DIRECTIVE >> Swap every "rotated" in the data below for "turned", leaving all other text unchanged, and omit the pictures from your answer.

▽

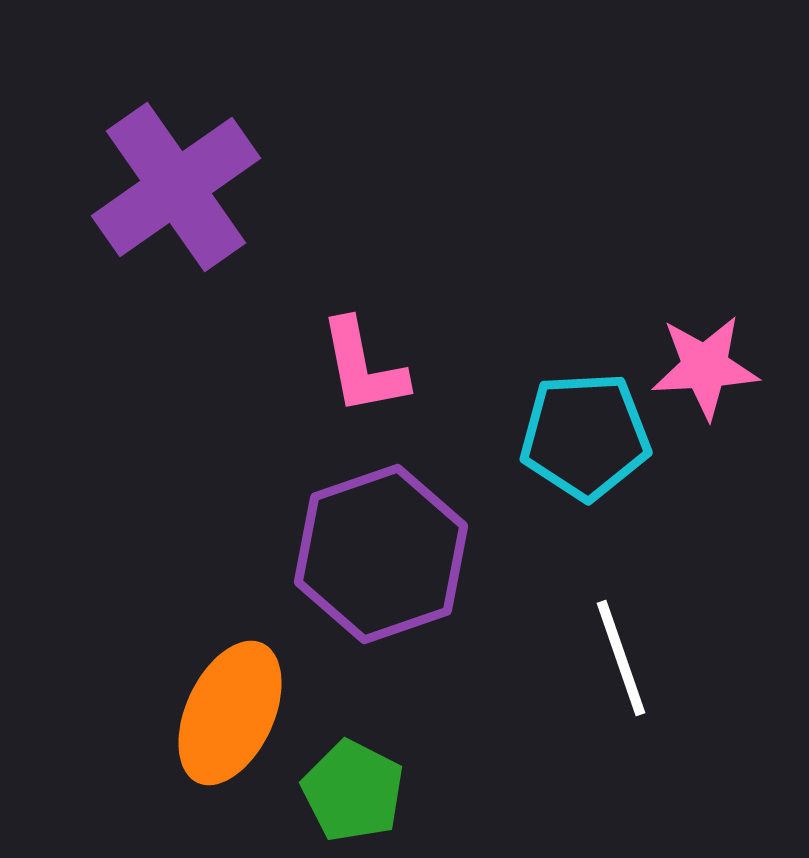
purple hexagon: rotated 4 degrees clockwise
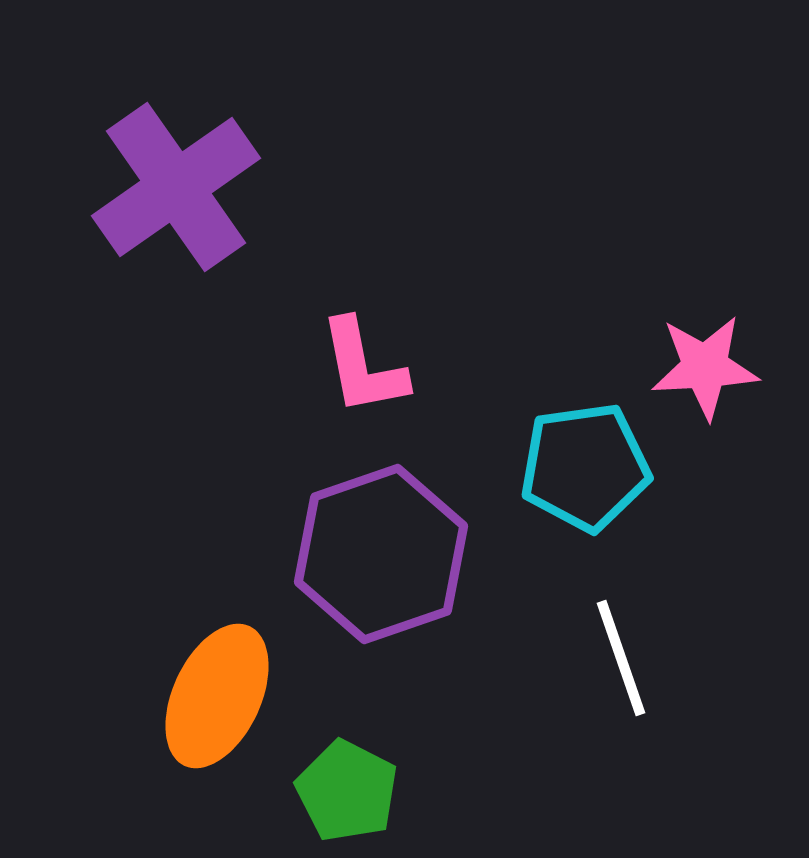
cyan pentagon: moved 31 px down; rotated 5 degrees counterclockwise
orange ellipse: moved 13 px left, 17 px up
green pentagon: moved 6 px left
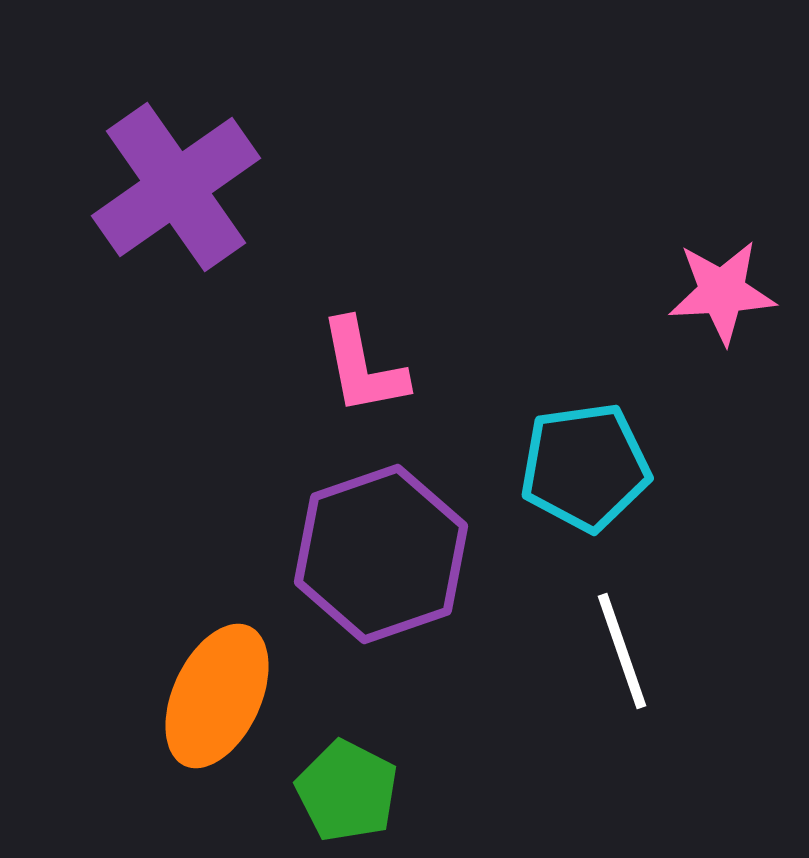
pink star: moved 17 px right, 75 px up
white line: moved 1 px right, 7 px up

△

SOLUTION FOR THIS EXERCISE >>
purple hexagon: turned 4 degrees clockwise
cyan pentagon: moved 31 px down; turned 5 degrees counterclockwise
orange ellipse: moved 13 px left, 17 px up
green pentagon: moved 6 px left
pink star: moved 17 px right, 75 px up
white line: moved 1 px right, 7 px up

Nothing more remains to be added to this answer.